** Opening INFORMATION GIVEN block **

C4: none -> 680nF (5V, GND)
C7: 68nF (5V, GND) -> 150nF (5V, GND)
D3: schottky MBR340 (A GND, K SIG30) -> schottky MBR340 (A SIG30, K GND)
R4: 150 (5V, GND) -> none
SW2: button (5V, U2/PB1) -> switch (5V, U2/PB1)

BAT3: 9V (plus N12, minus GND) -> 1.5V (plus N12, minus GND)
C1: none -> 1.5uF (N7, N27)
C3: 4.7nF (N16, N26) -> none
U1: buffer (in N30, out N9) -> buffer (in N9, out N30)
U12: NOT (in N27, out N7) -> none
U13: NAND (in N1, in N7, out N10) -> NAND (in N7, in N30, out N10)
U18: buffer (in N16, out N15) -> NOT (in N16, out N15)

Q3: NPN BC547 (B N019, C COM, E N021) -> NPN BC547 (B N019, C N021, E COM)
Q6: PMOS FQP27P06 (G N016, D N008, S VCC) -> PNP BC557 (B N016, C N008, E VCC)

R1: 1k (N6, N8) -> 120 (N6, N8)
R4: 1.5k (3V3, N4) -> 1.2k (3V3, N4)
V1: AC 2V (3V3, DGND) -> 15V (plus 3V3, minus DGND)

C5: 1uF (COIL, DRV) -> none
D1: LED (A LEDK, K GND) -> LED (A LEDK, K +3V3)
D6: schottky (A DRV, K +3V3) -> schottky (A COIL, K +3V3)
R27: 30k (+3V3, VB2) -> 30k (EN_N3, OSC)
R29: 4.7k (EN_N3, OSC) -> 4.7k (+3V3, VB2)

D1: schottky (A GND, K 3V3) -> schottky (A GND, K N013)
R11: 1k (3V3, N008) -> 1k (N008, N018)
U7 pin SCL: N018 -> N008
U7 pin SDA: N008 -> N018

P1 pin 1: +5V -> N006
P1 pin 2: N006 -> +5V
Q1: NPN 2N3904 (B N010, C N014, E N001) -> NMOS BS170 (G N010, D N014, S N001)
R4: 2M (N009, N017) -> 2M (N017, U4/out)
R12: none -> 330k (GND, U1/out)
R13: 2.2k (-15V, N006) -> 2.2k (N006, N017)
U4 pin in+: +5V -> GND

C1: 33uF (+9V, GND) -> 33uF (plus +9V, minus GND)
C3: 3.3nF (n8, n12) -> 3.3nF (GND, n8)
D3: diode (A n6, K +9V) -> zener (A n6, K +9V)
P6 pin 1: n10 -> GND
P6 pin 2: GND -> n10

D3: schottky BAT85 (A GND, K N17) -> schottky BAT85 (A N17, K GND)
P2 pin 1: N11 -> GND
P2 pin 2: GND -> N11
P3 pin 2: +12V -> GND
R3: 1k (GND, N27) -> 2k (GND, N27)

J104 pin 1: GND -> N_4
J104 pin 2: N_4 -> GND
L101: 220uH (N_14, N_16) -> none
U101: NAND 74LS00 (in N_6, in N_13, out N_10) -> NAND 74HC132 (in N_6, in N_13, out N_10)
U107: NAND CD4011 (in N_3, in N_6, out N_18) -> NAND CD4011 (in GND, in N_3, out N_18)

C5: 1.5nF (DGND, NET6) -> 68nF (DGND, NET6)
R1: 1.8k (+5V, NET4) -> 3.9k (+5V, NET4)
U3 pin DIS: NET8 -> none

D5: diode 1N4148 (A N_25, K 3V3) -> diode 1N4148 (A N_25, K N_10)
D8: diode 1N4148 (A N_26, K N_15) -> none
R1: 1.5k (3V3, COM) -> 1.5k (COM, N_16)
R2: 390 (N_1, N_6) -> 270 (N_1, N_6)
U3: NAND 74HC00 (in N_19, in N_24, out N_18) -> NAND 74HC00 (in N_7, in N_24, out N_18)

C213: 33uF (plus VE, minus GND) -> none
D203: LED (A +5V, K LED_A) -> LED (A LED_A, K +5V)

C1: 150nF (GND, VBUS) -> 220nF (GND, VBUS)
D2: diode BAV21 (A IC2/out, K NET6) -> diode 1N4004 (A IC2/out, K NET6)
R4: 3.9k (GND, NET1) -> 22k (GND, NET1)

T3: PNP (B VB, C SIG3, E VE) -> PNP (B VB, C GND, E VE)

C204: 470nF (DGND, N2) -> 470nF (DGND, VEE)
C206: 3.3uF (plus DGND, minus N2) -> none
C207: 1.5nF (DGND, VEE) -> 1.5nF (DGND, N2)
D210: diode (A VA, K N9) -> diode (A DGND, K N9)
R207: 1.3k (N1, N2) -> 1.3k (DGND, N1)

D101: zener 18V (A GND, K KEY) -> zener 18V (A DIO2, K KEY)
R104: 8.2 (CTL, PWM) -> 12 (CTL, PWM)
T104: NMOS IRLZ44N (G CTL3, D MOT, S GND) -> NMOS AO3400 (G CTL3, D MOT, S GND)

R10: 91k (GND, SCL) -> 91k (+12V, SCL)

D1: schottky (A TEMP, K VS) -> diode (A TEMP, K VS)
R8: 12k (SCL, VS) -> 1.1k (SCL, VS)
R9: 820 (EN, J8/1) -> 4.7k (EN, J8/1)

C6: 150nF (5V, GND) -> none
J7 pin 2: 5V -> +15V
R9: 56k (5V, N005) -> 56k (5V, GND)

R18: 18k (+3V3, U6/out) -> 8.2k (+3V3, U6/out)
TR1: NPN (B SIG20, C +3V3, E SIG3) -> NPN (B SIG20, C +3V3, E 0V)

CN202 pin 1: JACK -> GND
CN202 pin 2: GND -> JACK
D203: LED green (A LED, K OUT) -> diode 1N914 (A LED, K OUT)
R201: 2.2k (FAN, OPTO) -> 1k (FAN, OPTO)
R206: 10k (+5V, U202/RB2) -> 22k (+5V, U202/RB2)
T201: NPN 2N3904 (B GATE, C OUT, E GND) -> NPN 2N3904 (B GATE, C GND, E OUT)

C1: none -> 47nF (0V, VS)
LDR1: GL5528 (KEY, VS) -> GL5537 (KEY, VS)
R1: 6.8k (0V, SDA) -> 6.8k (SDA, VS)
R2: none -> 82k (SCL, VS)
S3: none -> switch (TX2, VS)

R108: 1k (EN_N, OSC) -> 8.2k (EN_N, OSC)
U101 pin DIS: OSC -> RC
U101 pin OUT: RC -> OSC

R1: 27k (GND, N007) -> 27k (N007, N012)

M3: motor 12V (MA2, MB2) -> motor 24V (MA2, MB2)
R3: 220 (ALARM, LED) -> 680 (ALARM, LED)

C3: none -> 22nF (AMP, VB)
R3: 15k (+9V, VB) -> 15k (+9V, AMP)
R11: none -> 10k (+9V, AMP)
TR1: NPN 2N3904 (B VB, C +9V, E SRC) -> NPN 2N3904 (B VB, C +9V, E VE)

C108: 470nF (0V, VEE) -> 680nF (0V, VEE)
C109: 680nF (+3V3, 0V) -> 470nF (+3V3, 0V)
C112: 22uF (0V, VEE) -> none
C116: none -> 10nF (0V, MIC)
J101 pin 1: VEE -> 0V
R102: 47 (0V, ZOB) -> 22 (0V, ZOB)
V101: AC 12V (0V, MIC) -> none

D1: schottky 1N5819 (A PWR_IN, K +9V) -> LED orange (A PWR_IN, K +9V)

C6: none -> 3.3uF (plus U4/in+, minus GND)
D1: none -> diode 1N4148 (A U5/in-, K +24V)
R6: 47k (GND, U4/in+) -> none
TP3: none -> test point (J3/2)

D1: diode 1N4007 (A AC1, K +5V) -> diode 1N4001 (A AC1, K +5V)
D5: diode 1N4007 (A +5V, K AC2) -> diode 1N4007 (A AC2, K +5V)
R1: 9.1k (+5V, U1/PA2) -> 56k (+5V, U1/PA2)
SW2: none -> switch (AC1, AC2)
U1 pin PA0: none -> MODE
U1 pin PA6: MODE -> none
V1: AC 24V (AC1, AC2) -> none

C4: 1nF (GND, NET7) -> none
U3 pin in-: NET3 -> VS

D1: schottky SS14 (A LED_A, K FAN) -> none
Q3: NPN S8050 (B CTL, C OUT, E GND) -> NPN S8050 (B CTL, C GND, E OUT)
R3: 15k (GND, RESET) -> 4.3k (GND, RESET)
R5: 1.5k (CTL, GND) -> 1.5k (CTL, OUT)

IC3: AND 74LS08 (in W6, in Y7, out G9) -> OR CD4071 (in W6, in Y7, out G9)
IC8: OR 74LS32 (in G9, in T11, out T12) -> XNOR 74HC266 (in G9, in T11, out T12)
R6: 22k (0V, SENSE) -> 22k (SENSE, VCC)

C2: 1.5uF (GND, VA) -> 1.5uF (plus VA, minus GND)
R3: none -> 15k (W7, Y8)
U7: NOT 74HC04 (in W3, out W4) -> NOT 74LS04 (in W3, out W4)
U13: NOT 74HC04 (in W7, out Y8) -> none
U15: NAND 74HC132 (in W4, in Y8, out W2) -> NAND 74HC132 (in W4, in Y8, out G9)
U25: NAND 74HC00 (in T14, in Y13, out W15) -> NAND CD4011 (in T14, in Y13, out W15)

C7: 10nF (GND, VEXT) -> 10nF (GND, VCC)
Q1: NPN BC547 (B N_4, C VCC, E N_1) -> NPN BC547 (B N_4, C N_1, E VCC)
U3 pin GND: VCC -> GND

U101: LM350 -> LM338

** Closing INFORMATION GIVEN block **

TASK DETAILS: The result should be every line that contains "schottky", copied from the entries.

TASK RESPONSE:
D3: schottky MBR340 (A GND, K SIG30) -> schottky MBR340 (A SIG30, K GND)
D6: schottky (A DRV, K +3V3) -> schottky (A COIL, K +3V3)
D1: schottky (A GND, K 3V3) -> schottky (A GND, K N013)
D3: schottky BAT85 (A GND, K N17) -> schottky BAT85 (A N17, K GND)
D1: schottky (A TEMP, K VS) -> diode (A TEMP, K VS)
D1: schottky 1N5819 (A PWR_IN, K +9V) -> LED orange (A PWR_IN, K +9V)
D1: schottky SS14 (A LED_A, K FAN) -> none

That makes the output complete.